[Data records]
BEGIN

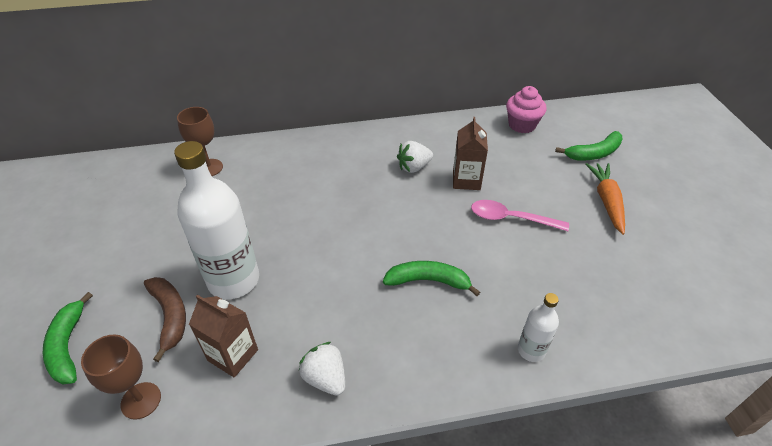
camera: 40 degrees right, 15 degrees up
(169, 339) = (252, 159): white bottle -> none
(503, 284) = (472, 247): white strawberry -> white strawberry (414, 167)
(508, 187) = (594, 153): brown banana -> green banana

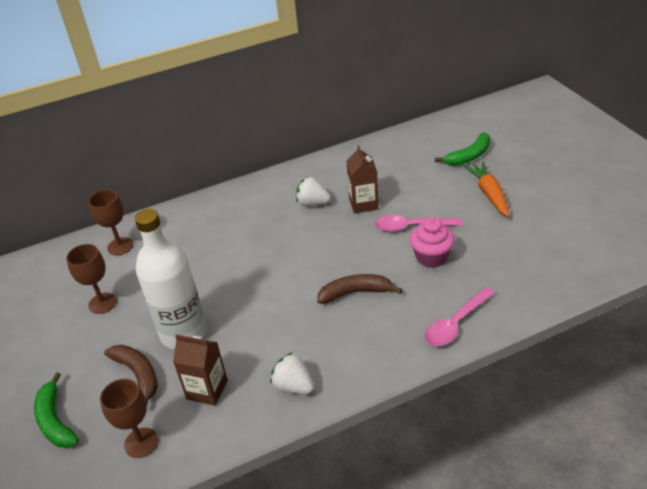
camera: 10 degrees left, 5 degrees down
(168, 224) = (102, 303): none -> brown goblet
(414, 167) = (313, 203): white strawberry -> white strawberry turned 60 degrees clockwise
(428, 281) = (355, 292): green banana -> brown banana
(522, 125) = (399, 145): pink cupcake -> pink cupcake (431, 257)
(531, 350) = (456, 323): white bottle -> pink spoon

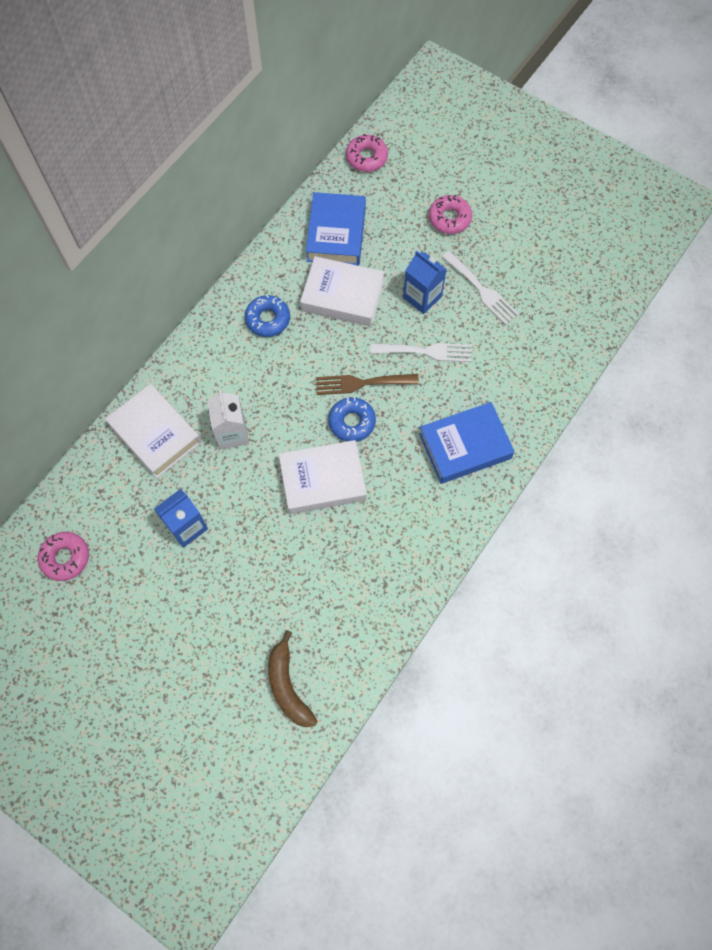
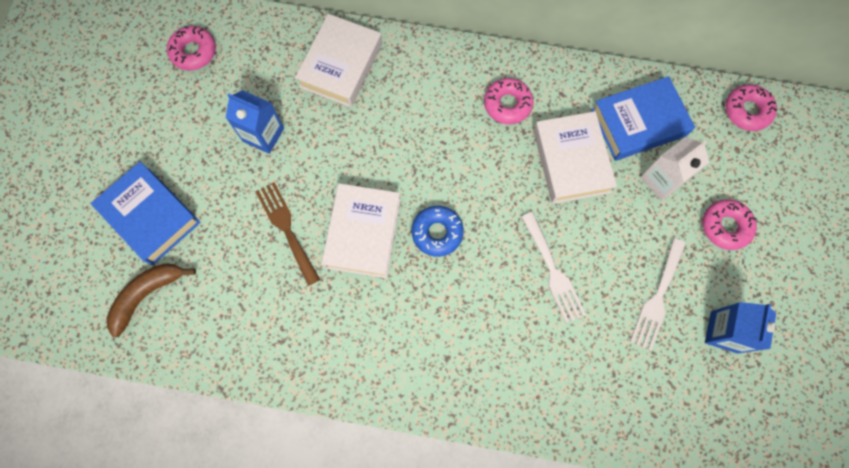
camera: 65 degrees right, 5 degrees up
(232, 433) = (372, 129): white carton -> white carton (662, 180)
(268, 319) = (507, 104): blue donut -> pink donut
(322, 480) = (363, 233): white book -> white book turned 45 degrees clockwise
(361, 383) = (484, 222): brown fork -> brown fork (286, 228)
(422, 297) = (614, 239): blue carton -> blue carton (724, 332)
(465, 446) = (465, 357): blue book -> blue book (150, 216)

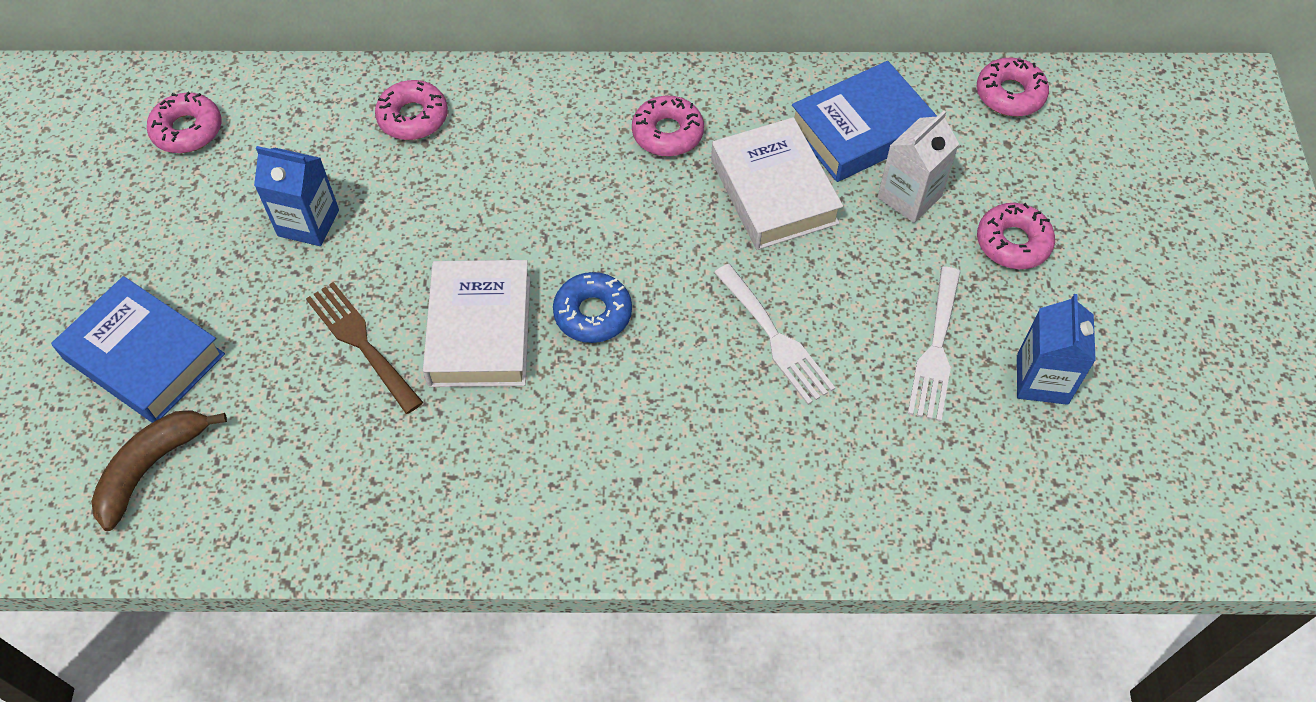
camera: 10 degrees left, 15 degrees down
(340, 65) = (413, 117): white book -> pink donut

END

## TASK STATEMENT:
Exactly the lines from the one containing "(428, 281) = (355, 292): green" through the last line of the data above should be output, both ends included, with every picture left out.

## EXPECTED OUTPUT:
(428, 281) = (355, 292): green banana -> brown banana
(522, 125) = (399, 145): pink cupcake -> pink cupcake (431, 257)
(531, 350) = (456, 323): white bottle -> pink spoon

camera: 65 degrees right, 5 degrees up
(232, 433) = (372, 129): white carton -> white carton (662, 180)
(268, 319) = (507, 104): blue donut -> pink donut
(322, 480) = (363, 233): white book -> white book turned 45 degrees clockwise
(361, 383) = (484, 222): brown fork -> brown fork (286, 228)
(422, 297) = (614, 239): blue carton -> blue carton (724, 332)
(465, 446) = (465, 357): blue book -> blue book (150, 216)

camera: 10 degrees left, 15 degrees down
(340, 65) = (413, 117): white book -> pink donut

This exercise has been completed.